▸ **Exercise objective**: A word-for-word repeat of the records below is what this calls for.

▸ **Exercise material**:
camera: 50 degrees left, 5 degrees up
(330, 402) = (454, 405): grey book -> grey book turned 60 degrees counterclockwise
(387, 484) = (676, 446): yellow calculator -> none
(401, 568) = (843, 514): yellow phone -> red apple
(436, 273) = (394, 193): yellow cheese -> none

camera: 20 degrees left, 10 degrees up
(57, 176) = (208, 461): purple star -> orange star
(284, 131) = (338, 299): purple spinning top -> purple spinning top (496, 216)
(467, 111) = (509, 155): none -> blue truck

▸ **The completed task**:
camera: 50 degrees left, 5 degrees up
(330, 402) = (454, 405): grey book -> grey book turned 60 degrees counterclockwise
(387, 484) = (676, 446): yellow calculator -> none
(401, 568) = (843, 514): yellow phone -> red apple
(436, 273) = (394, 193): yellow cheese -> none

camera: 20 degrees left, 10 degrees up
(57, 176) = (208, 461): purple star -> orange star
(284, 131) = (338, 299): purple spinning top -> purple spinning top (496, 216)
(467, 111) = (509, 155): none -> blue truck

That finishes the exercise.